### Exercise prompt
Each entry below should be output exactly, apart from its images.

Data items:
----------
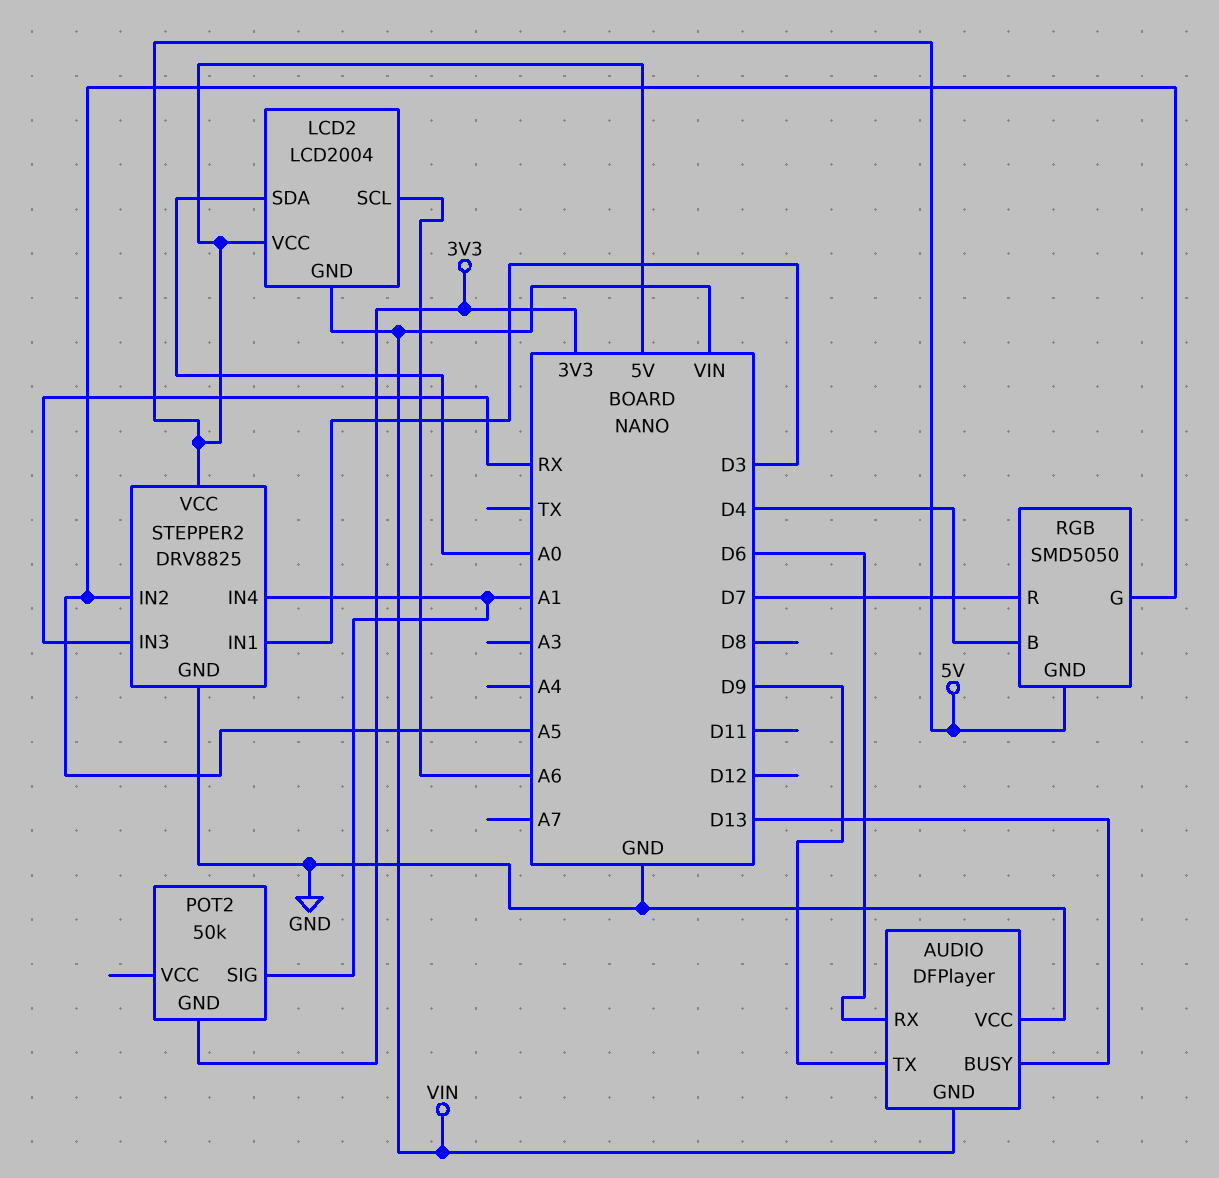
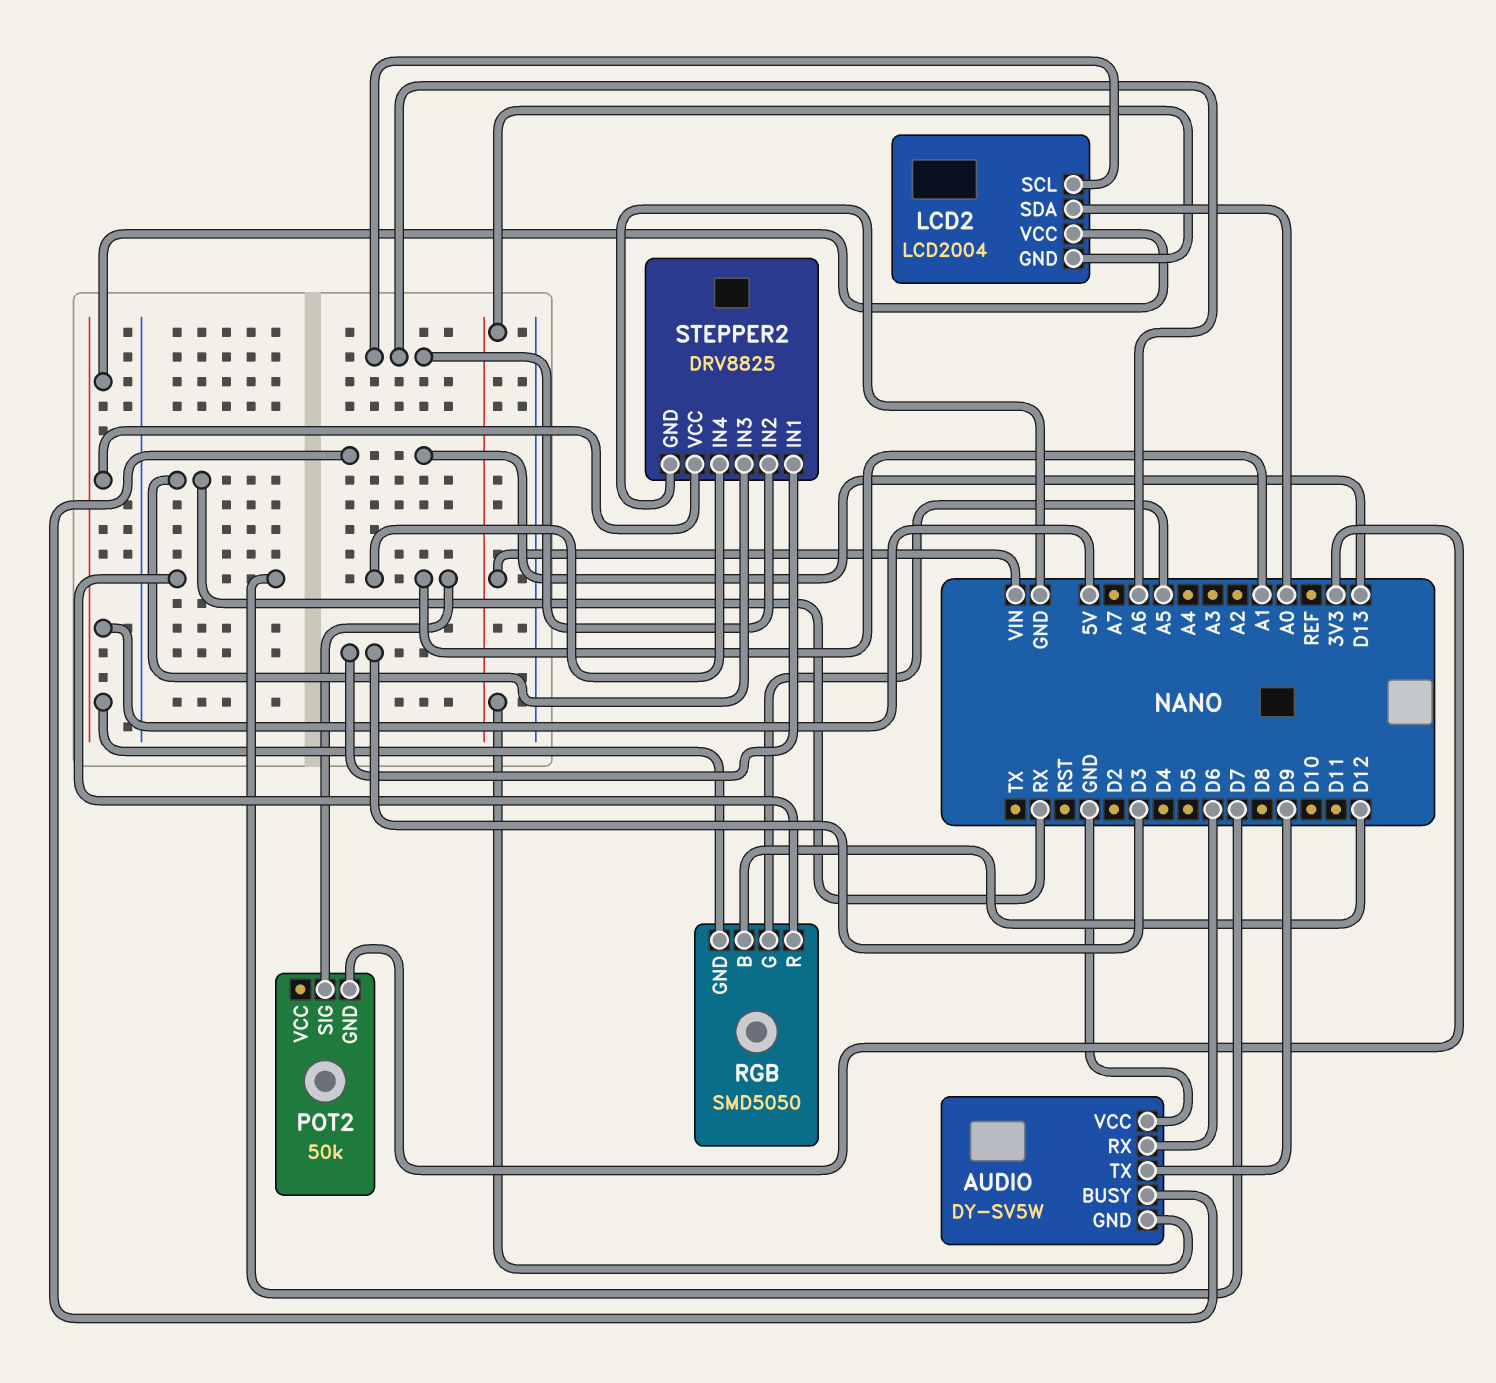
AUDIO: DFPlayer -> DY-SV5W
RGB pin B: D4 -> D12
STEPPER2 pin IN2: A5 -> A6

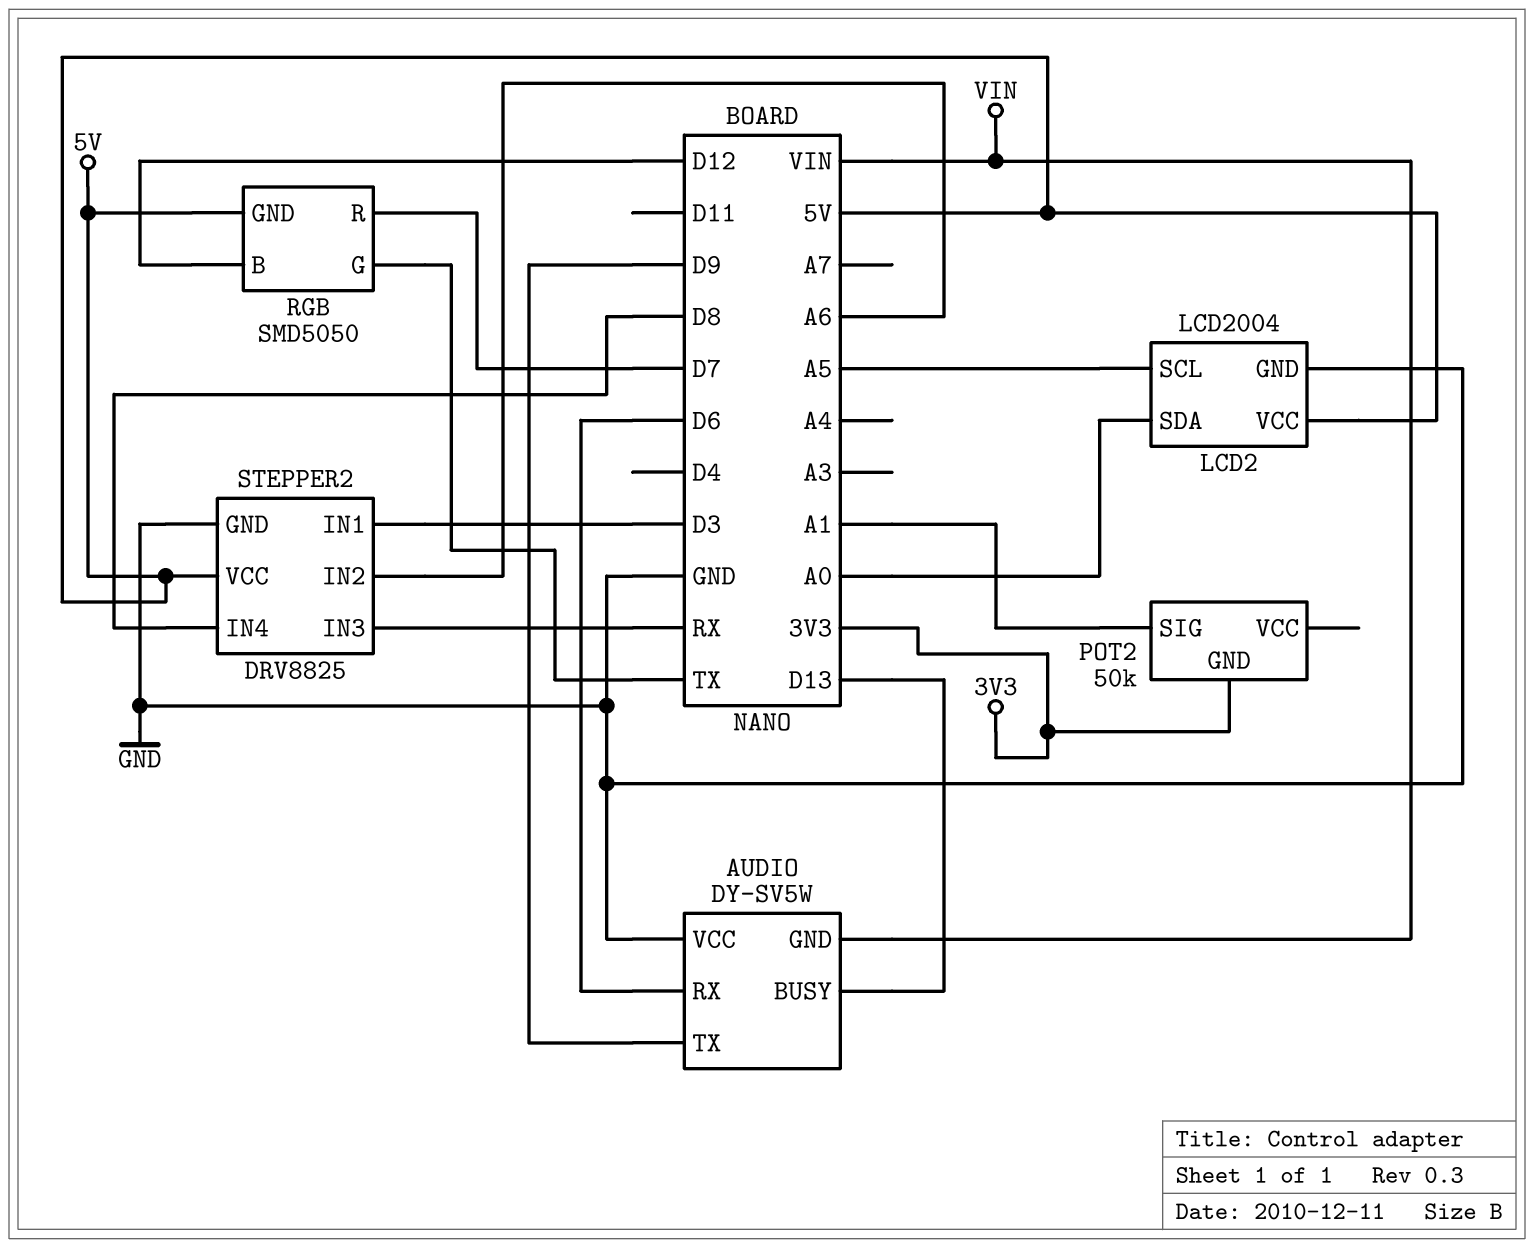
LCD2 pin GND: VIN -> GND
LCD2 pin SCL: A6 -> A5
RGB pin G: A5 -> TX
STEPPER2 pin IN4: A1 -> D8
----------
### Exercise response
AUDIO: DFPlayer -> DY-SV5W
RGB pin B: D4 -> D12
STEPPER2 pin IN2: A5 -> A6

LCD2 pin GND: VIN -> GND
LCD2 pin SCL: A6 -> A5
RGB pin G: A5 -> TX
STEPPER2 pin IN4: A1 -> D8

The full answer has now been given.